■ EXERCISE GOAL
Rewrite the rows below, replacing every occurrence of "fuzzy red santa" with "plush red santa" and leaving everything else unchanged.

Data entries
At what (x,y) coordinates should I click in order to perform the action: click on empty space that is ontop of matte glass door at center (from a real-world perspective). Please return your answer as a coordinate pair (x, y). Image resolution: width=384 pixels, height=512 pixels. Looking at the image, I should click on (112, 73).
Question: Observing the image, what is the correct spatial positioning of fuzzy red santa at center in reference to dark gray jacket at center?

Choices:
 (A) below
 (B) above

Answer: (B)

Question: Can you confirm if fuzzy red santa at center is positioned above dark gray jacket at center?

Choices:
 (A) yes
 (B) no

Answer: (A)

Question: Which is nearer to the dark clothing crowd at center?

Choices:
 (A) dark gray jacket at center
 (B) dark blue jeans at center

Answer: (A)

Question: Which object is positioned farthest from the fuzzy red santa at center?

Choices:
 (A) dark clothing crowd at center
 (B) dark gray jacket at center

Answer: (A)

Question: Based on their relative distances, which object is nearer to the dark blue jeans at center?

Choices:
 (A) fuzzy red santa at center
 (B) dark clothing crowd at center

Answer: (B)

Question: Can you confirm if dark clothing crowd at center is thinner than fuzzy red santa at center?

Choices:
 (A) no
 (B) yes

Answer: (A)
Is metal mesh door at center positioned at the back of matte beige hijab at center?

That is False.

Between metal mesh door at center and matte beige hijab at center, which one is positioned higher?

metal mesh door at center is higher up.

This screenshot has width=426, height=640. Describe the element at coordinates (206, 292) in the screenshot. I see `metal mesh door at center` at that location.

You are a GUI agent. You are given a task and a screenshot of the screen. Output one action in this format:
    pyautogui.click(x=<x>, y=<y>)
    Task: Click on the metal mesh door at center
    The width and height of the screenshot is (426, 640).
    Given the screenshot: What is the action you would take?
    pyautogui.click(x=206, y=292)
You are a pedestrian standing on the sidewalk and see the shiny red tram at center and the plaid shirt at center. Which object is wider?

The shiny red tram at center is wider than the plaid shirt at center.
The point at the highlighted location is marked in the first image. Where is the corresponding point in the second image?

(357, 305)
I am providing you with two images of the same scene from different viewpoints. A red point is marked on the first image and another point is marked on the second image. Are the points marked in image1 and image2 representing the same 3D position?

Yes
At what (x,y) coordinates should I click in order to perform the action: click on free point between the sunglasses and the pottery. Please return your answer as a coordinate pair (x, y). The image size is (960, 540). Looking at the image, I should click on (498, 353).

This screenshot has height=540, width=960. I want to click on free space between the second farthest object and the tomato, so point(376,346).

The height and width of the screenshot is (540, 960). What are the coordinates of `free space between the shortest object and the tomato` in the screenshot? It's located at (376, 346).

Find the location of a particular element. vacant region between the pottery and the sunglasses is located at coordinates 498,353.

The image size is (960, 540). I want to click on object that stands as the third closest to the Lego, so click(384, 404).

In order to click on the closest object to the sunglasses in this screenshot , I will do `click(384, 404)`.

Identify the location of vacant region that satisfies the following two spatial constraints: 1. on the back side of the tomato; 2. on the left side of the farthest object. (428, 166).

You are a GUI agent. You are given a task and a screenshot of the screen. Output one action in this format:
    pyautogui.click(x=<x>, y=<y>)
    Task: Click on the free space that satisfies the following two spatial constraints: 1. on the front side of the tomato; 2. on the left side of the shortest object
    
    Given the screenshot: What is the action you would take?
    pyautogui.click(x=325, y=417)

■ TASK SOLUTION
At what (x,y) coordinates should I click in order to perform the action: click on empty space that is ontop of matte glass door at center (from a real-world perspective). Please return your answer as a coordinate pair (x, y). Image resolution: width=384 pixels, height=512 pixels. Looking at the image, I should click on (112, 73).
Question: Observing the image, what is the correct spatial positioning of plush red santa at center in reference to dark gray jacket at center?

Choices:
 (A) below
 (B) above

Answer: (B)

Question: Can you confirm if plush red santa at center is positioned above dark gray jacket at center?

Choices:
 (A) yes
 (B) no

Answer: (A)

Question: Which is nearer to the dark clothing crowd at center?

Choices:
 (A) dark gray jacket at center
 (B) dark blue jeans at center

Answer: (A)

Question: Which object is positioned farthest from the plush red santa at center?

Choices:
 (A) dark clothing crowd at center
 (B) dark gray jacket at center

Answer: (A)

Question: Based on their relative distances, which object is nearer to the dark blue jeans at center?

Choices:
 (A) plush red santa at center
 (B) dark clothing crowd at center

Answer: (B)

Question: Can you confirm if dark clothing crowd at center is thinner than plush red santa at center?

Choices:
 (A) no
 (B) yes

Answer: (A)
Is metal mesh door at center positioned at the back of matte beige hijab at center?

That is False.

Between metal mesh door at center and matte beige hijab at center, which one is positioned higher?

metal mesh door at center is higher up.

This screenshot has width=426, height=640. Describe the element at coordinates (206, 292) in the screenshot. I see `metal mesh door at center` at that location.

You are a GUI agent. You are given a task and a screenshot of the screen. Output one action in this format:
    pyautogui.click(x=<x>, y=<y>)
    Task: Click on the metal mesh door at center
    The width and height of the screenshot is (426, 640).
    Given the screenshot: What is the action you would take?
    pyautogui.click(x=206, y=292)
You are a pedestrian standing on the sidewalk and see the shiny red tram at center and the plaid shirt at center. Which object is wider?

The shiny red tram at center is wider than the plaid shirt at center.
The point at the highlighted location is marked in the first image. Where is the corresponding point in the second image?

(357, 305)
I am providing you with two images of the same scene from different viewpoints. A red point is marked on the first image and another point is marked on the second image. Are the points marked in image1 and image2 representing the same 3D position?

Yes
At what (x,y) coordinates should I click in order to perform the action: click on free point between the sunglasses and the pottery. Please return your answer as a coordinate pair (x, y). The image size is (960, 540). Looking at the image, I should click on (498, 353).

This screenshot has height=540, width=960. I want to click on free space between the second farthest object and the tomato, so point(376,346).

The height and width of the screenshot is (540, 960). What are the coordinates of `free space between the shortest object and the tomato` in the screenshot? It's located at (376, 346).

Find the location of a particular element. vacant region between the pottery and the sunglasses is located at coordinates 498,353.

The image size is (960, 540). I want to click on object that stands as the third closest to the Lego, so click(384, 404).

In order to click on the closest object to the sunglasses in this screenshot , I will do `click(384, 404)`.

Identify the location of vacant region that satisfies the following two spatial constraints: 1. on the back side of the tomato; 2. on the left side of the farthest object. (428, 166).

You are a GUI agent. You are given a task and a screenshot of the screen. Output one action in this format:
    pyautogui.click(x=<x>, y=<y>)
    Task: Click on the free space that satisfies the following two spatial constraints: 1. on the front side of the tomato; 2. on the left side of the shortest object
    
    Given the screenshot: What is the action you would take?
    pyautogui.click(x=325, y=417)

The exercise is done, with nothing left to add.